### What to do
Please retype all the records below exactly as they read.

### Dataset extract
════
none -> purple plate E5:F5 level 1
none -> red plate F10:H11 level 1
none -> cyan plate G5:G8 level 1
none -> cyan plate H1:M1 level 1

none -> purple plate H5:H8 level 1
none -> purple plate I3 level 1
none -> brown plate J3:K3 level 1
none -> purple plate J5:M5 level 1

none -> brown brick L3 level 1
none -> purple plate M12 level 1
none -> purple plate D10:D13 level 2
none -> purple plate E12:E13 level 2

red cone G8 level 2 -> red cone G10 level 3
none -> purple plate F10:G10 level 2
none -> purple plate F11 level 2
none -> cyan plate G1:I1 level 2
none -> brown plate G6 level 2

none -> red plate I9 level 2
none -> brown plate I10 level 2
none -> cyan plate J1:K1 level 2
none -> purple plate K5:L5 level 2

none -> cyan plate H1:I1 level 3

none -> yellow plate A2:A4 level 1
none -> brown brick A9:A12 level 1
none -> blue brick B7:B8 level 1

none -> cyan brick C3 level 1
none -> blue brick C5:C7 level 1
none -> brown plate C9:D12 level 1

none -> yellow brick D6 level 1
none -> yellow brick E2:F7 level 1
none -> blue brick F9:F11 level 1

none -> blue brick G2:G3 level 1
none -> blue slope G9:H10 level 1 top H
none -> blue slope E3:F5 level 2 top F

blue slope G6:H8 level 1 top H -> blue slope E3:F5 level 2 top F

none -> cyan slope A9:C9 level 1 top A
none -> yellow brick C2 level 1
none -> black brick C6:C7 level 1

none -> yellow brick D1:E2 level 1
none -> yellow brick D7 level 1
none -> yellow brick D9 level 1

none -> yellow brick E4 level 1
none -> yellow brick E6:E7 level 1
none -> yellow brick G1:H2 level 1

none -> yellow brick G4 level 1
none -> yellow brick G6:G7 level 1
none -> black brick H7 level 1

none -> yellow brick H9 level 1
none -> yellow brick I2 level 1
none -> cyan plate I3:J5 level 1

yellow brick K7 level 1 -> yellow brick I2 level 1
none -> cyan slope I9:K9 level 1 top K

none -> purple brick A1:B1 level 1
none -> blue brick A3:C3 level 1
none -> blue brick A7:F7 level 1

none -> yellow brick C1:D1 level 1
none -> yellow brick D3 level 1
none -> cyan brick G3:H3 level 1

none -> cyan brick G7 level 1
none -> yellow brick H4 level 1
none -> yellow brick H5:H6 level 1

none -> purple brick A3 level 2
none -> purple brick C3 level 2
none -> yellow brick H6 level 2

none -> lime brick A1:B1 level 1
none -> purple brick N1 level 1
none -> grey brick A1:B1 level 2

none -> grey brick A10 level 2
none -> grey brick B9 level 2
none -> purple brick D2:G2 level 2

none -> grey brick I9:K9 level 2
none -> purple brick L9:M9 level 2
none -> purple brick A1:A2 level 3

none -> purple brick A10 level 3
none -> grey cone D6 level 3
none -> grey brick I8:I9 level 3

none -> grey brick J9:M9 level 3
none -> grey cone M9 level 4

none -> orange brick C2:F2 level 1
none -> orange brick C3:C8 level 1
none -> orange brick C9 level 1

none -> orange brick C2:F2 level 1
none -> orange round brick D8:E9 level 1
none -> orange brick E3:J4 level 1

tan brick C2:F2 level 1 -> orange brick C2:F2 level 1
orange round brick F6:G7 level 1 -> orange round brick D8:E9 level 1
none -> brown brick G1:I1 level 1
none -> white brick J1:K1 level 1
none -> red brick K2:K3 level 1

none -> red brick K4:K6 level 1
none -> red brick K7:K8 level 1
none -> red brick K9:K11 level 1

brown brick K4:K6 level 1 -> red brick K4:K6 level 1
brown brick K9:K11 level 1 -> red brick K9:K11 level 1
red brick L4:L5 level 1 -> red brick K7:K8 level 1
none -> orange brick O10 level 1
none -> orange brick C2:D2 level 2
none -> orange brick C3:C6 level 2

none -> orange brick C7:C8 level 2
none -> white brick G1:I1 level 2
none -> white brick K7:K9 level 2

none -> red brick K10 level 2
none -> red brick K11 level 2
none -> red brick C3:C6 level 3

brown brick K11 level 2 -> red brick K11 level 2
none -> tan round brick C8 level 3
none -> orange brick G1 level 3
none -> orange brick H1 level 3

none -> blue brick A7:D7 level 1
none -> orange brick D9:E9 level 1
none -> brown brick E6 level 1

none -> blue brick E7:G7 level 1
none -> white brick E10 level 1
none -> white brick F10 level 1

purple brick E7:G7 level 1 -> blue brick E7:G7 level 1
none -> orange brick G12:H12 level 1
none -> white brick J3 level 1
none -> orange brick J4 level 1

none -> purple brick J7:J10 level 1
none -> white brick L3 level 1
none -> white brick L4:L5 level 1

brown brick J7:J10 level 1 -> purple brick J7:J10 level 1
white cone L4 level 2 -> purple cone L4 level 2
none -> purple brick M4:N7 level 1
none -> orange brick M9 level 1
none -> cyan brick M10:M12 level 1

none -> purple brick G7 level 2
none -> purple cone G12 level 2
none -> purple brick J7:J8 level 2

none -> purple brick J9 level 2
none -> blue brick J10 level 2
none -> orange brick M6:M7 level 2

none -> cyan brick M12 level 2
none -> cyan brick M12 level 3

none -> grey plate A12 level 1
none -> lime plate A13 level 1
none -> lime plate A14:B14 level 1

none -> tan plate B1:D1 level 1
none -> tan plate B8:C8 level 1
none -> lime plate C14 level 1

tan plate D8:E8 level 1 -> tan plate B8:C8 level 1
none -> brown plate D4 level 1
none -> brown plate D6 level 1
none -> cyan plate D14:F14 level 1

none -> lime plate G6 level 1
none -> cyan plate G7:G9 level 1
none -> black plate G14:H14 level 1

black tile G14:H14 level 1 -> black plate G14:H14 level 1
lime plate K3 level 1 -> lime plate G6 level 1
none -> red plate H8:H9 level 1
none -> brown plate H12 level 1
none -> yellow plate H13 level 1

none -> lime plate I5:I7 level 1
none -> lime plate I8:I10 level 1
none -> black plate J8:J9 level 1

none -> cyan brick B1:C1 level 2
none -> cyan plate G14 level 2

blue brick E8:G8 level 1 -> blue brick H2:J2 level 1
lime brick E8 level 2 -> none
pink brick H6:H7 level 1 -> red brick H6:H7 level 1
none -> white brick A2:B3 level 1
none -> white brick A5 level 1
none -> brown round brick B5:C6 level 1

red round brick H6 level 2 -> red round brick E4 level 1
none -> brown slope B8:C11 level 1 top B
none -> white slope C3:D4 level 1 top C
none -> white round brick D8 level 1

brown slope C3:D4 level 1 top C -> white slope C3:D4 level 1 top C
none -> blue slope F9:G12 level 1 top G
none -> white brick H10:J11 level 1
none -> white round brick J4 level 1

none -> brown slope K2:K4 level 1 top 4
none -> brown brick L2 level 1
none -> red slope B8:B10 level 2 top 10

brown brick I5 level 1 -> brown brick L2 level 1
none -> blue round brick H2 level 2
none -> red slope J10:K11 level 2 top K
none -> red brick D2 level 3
════
### Exercise result
none -> purple plate E5:F5 level 1
none -> red plate F10:H11 level 1
none -> cyan plate G5:G8 level 1
none -> cyan plate H1:M1 level 1

none -> purple plate H5:H8 level 1
none -> purple plate I3 level 1
none -> brown plate J3:K3 level 1
none -> purple plate J5:M5 level 1

none -> brown brick L3 level 1
none -> purple plate M12 level 1
none -> purple plate D10:D13 level 2
none -> purple plate E12:E13 level 2

red cone G8 level 2 -> red cone G10 level 3
none -> purple plate F10:G10 level 2
none -> purple plate F11 level 2
none -> cyan plate G1:I1 level 2
none -> brown plate G6 level 2

none -> red plate I9 level 2
none -> brown plate I10 level 2
none -> cyan plate J1:K1 level 2
none -> purple plate K5:L5 level 2

none -> cyan plate H1:I1 level 3

none -> yellow plate A2:A4 level 1
none -> brown brick A9:A12 level 1
none -> blue brick B7:B8 level 1

none -> cyan brick C3 level 1
none -> blue brick C5:C7 level 1
none -> brown plate C9:D12 level 1

none -> yellow brick D6 level 1
none -> yellow brick E2:F7 level 1
none -> blue brick F9:F11 level 1

none -> blue brick G2:G3 level 1
none -> blue slope G9:H10 level 1 top H
none -> blue slope E3:F5 level 2 top F

blue slope G6:H8 level 1 top H -> blue slope E3:F5 level 2 top F

none -> cyan slope A9:C9 level 1 top A
none -> yellow brick C2 level 1
none -> black brick C6:C7 level 1

none -> yellow brick D1:E2 level 1
none -> yellow brick D7 level 1
none -> yellow brick D9 level 1

none -> yellow brick E4 level 1
none -> yellow brick E6:E7 level 1
none -> yellow brick G1:H2 level 1

none -> yellow brick G4 level 1
none -> yellow brick G6:G7 level 1
none -> black brick H7 level 1

none -> yellow brick H9 level 1
none -> yellow brick I2 level 1
none -> cyan plate I3:J5 level 1

yellow brick K7 level 1 -> yellow brick I2 level 1
none -> cyan slope I9:K9 level 1 top K

none -> purple brick A1:B1 level 1
none -> blue brick A3:C3 level 1
none -> blue brick A7:F7 level 1

none -> yellow brick C1:D1 level 1
none -> yellow brick D3 level 1
none -> cyan brick G3:H3 level 1

none -> cyan brick G7 level 1
none -> yellow brick H4 level 1
none -> yellow brick H5:H6 level 1

none -> purple brick A3 level 2
none -> purple brick C3 level 2
none -> yellow brick H6 level 2

none -> lime brick A1:B1 level 1
none -> purple brick N1 level 1
none -> grey brick A1:B1 level 2

none -> grey brick A10 level 2
none -> grey brick B9 level 2
none -> purple brick D2:G2 level 2

none -> grey brick I9:K9 level 2
none -> purple brick L9:M9 level 2
none -> purple brick A1:A2 level 3

none -> purple brick A10 level 3
none -> grey cone D6 level 3
none -> grey brick I8:I9 level 3

none -> grey brick J9:M9 level 3
none -> grey cone M9 level 4

none -> orange brick C2:F2 level 1
none -> orange brick C3:C8 level 1
none -> orange brick C9 level 1

none -> orange brick C2:F2 level 1
none -> orange round brick D8:E9 level 1
none -> orange brick E3:J4 level 1

tan brick C2:F2 level 1 -> orange brick C2:F2 level 1
orange round brick F6:G7 level 1 -> orange round brick D8:E9 level 1
none -> brown brick G1:I1 level 1
none -> white brick J1:K1 level 1
none -> red brick K2:K3 level 1

none -> red brick K4:K6 level 1
none -> red brick K7:K8 level 1
none -> red brick K9:K11 level 1

brown brick K4:K6 level 1 -> red brick K4:K6 level 1
brown brick K9:K11 level 1 -> red brick K9:K11 level 1
red brick L4:L5 level 1 -> red brick K7:K8 level 1
none -> orange brick O10 level 1
none -> orange brick C2:D2 level 2
none -> orange brick C3:C6 level 2

none -> orange brick C7:C8 level 2
none -> white brick G1:I1 level 2
none -> white brick K7:K9 level 2

none -> red brick K10 level 2
none -> red brick K11 level 2
none -> red brick C3:C6 level 3

brown brick K11 level 2 -> red brick K11 level 2
none -> tan round brick C8 level 3
none -> orange brick G1 level 3
none -> orange brick H1 level 3

none -> blue brick A7:D7 level 1
none -> orange brick D9:E9 level 1
none -> brown brick E6 level 1

none -> blue brick E7:G7 level 1
none -> white brick E10 level 1
none -> white brick F10 level 1

purple brick E7:G7 level 1 -> blue brick E7:G7 level 1
none -> orange brick G12:H12 level 1
none -> white brick J3 level 1
none -> orange brick J4 level 1

none -> purple brick J7:J10 level 1
none -> white brick L3 level 1
none -> white brick L4:L5 level 1

brown brick J7:J10 level 1 -> purple brick J7:J10 level 1
white cone L4 level 2 -> purple cone L4 level 2
none -> purple brick M4:N7 level 1
none -> orange brick M9 level 1
none -> cyan brick M10:M12 level 1

none -> purple brick G7 level 2
none -> purple cone G12 level 2
none -> purple brick J7:J8 level 2

none -> purple brick J9 level 2
none -> blue brick J10 level 2
none -> orange brick M6:M7 level 2

none -> cyan brick M12 level 2
none -> cyan brick M12 level 3

none -> grey plate A12 level 1
none -> lime plate A13 level 1
none -> lime plate A14:B14 level 1

none -> tan plate B1:D1 level 1
none -> tan plate B8:C8 level 1
none -> lime plate C14 level 1

tan plate D8:E8 level 1 -> tan plate B8:C8 level 1
none -> brown plate D4 level 1
none -> brown plate D6 level 1
none -> cyan plate D14:F14 level 1

none -> lime plate G6 level 1
none -> cyan plate G7:G9 level 1
none -> black plate G14:H14 level 1

black tile G14:H14 level 1 -> black plate G14:H14 level 1
lime plate K3 level 1 -> lime plate G6 level 1
none -> red plate H8:H9 level 1
none -> brown plate H12 level 1
none -> yellow plate H13 level 1

none -> lime plate I5:I7 level 1
none -> lime plate I8:I10 level 1
none -> black plate J8:J9 level 1

none -> cyan brick B1:C1 level 2
none -> cyan plate G14 level 2

blue brick E8:G8 level 1 -> blue brick H2:J2 level 1
lime brick E8 level 2 -> none
pink brick H6:H7 level 1 -> red brick H6:H7 level 1
none -> white brick A2:B3 level 1
none -> white brick A5 level 1
none -> brown round brick B5:C6 level 1

red round brick H6 level 2 -> red round brick E4 level 1
none -> brown slope B8:C11 level 1 top B
none -> white slope C3:D4 level 1 top C
none -> white round brick D8 level 1

brown slope C3:D4 level 1 top C -> white slope C3:D4 level 1 top C
none -> blue slope F9:G12 level 1 top G
none -> white brick H10:J11 level 1
none -> white round brick J4 level 1

none -> brown slope K2:K4 level 1 top 4
none -> brown brick L2 level 1
none -> red slope B8:B10 level 2 top 10

brown brick I5 level 1 -> brown brick L2 level 1
none -> blue round brick H2 level 2
none -> red slope J10:K11 level 2 top K
none -> red brick D2 level 3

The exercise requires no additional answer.